Give the listing below again exactly, but without any of its pictures.
++++
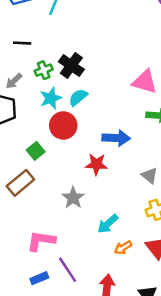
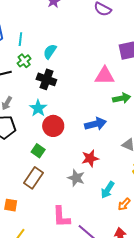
green cross: (44, 70) -> (24, 61), moved
cyan semicircle: (78, 97) -> (50, 51), moved
red star: (96, 164) -> (90, 158), moved
pink L-shape: (41, 241) -> (61, 217), turned -85

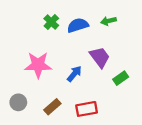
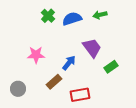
pink star: (38, 65) -> (36, 55), size x0.7
brown rectangle: (52, 107) -> (54, 82), moved

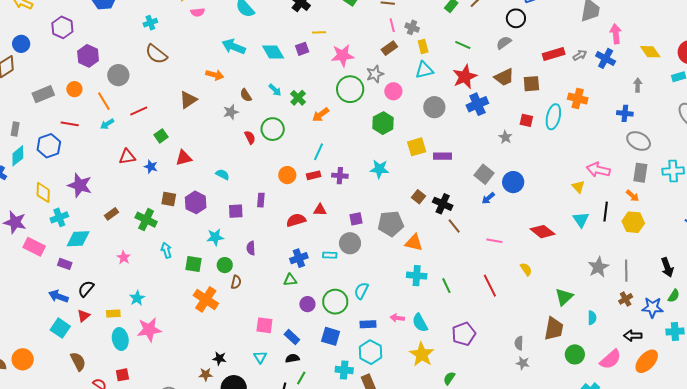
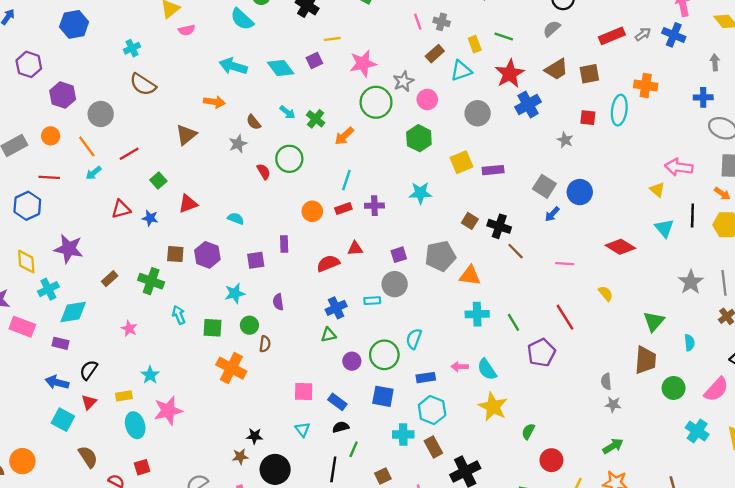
yellow rectangle: (423, 47) -> (475, 44), moved
brown rectangle: (389, 48) -> (435, 54), moved
purple pentagon: (464, 334) -> (541, 353), moved

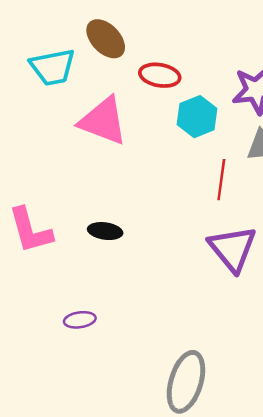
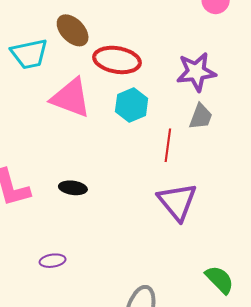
red ellipse: (160, 75) -> (117, 60), size x1.4
cyan hexagon: (197, 117) -> (132, 105), moved

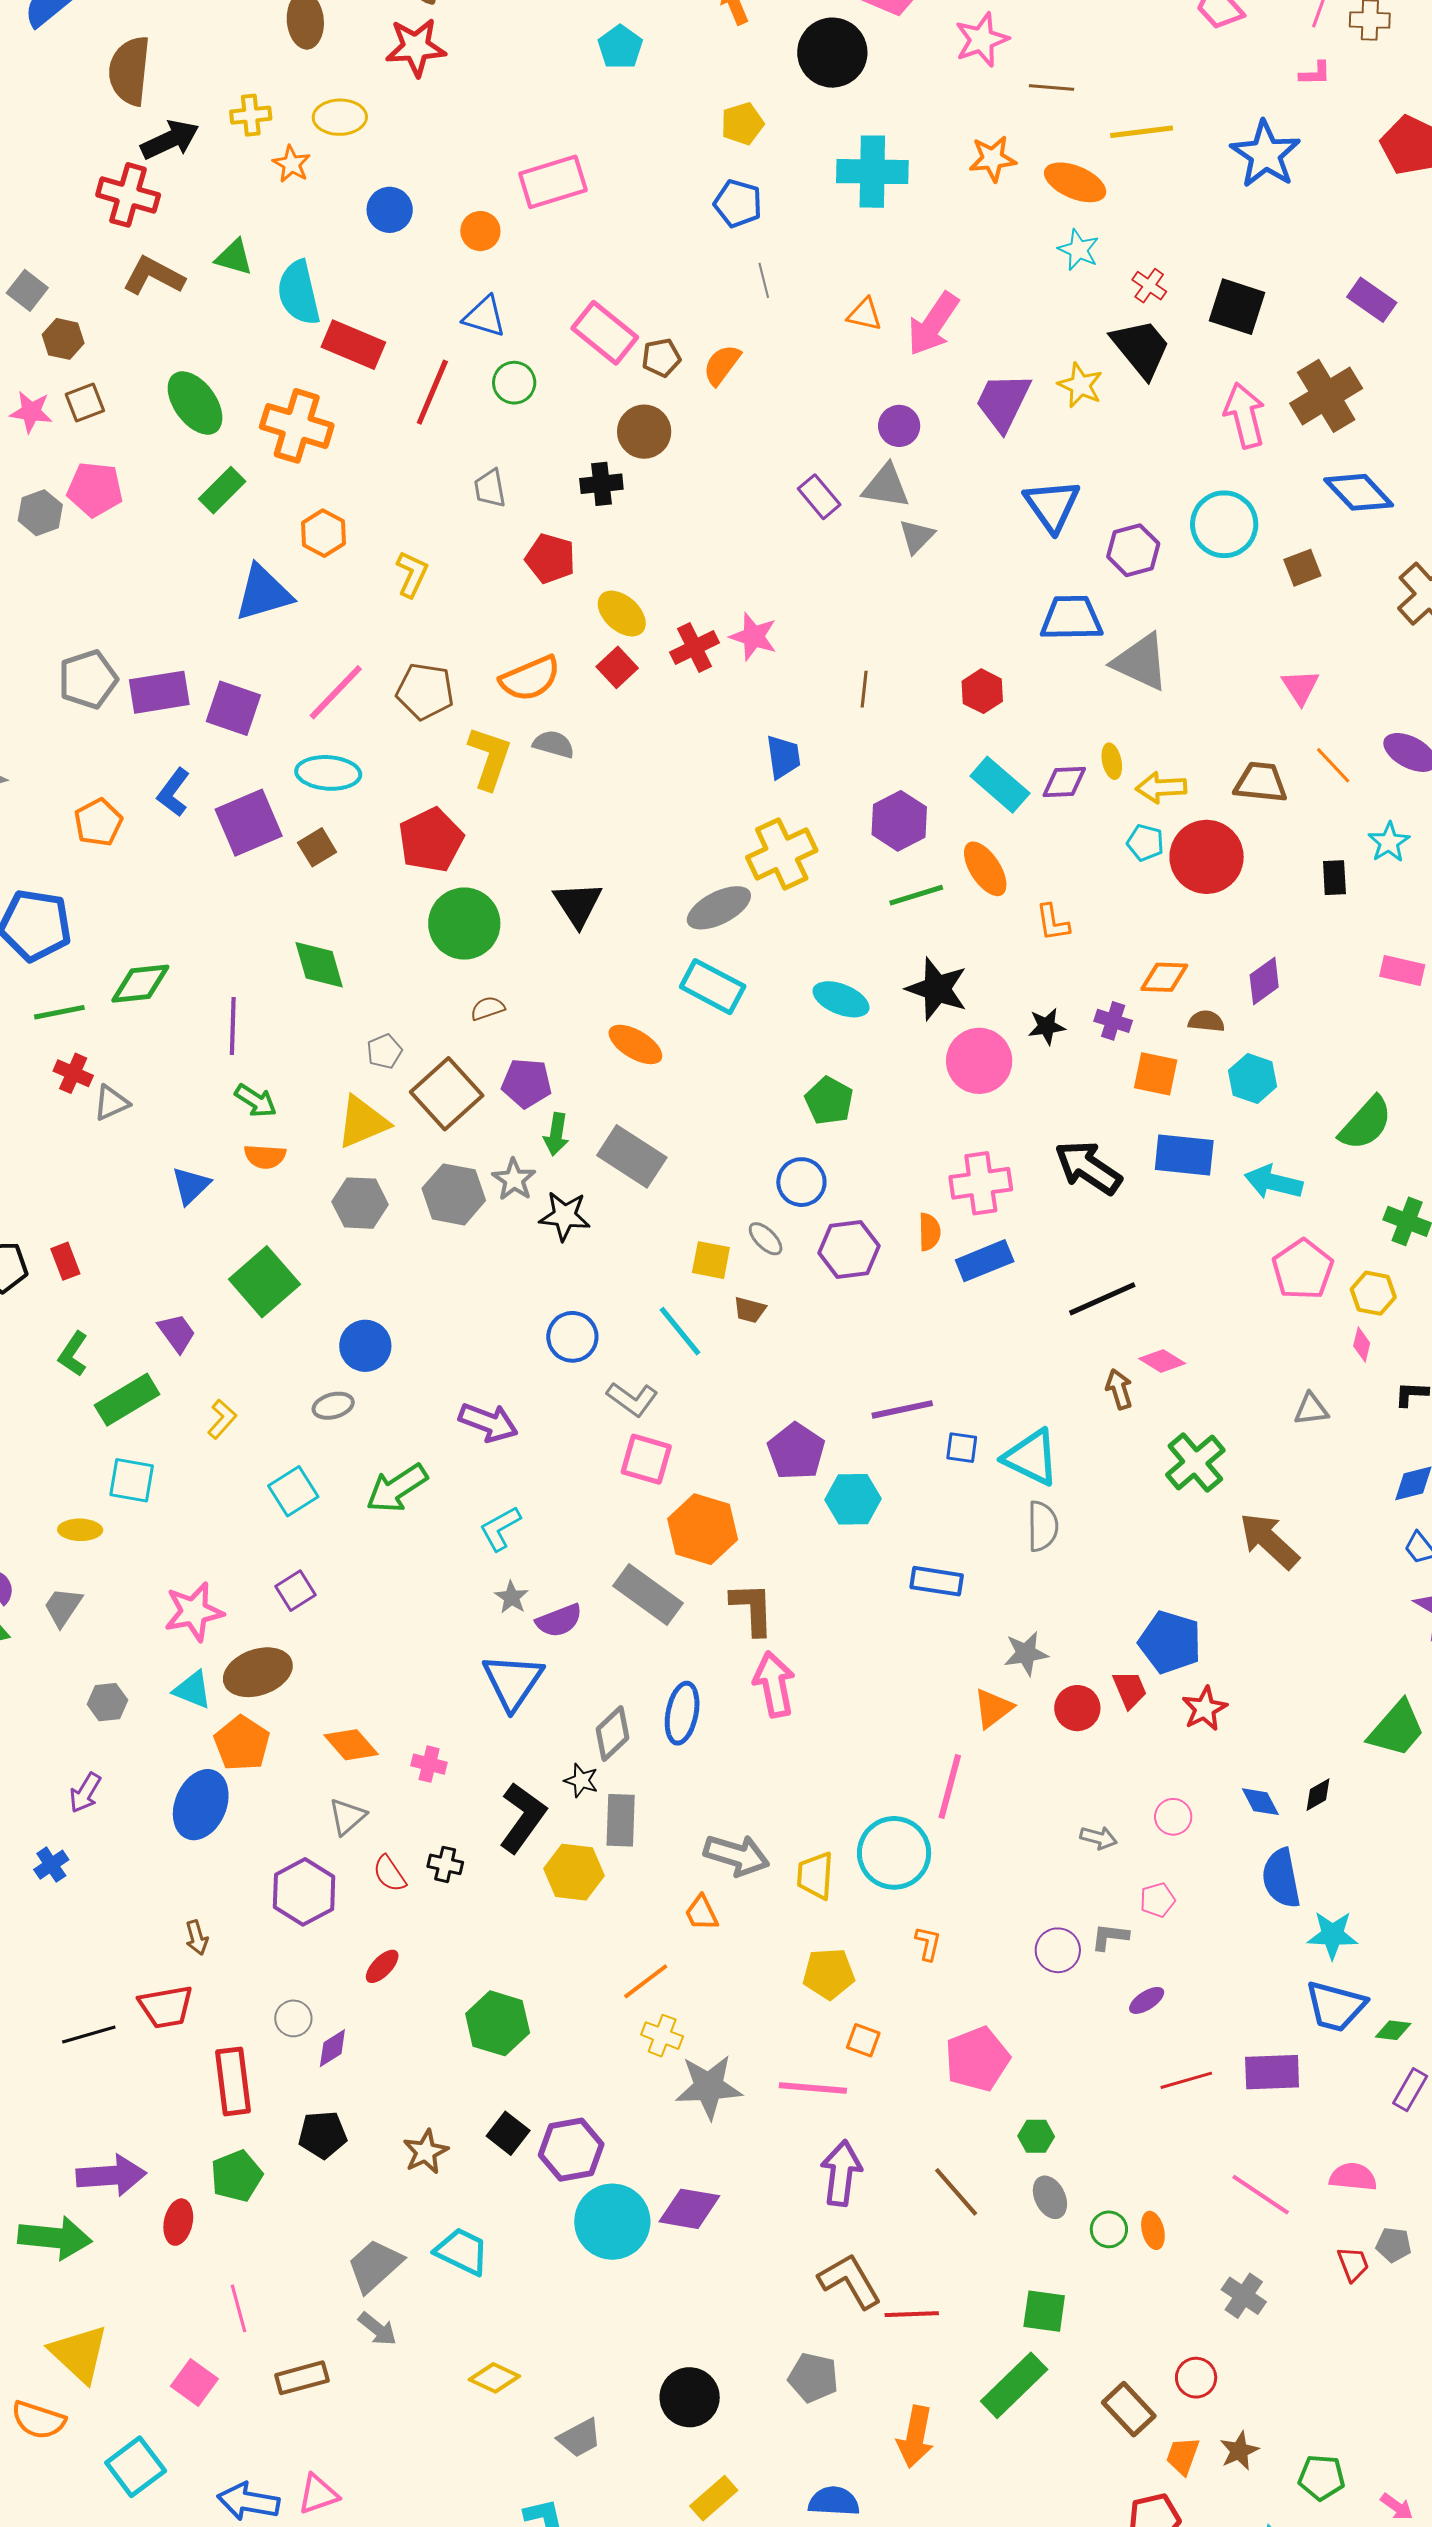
++++
> **Written answer**
green cross: (44, 70) -> (24, 61), moved
cyan semicircle: (78, 97) -> (50, 51), moved
red star: (96, 164) -> (90, 158), moved
pink L-shape: (41, 241) -> (61, 217), turned -85

pink star: (38, 65) -> (36, 55), size x0.7
brown rectangle: (52, 107) -> (54, 82), moved

yellow rectangle: (423, 47) -> (475, 44), moved
brown rectangle: (389, 48) -> (435, 54), moved
purple pentagon: (464, 334) -> (541, 353), moved

red ellipse: (160, 75) -> (117, 60), size x1.4
cyan hexagon: (197, 117) -> (132, 105), moved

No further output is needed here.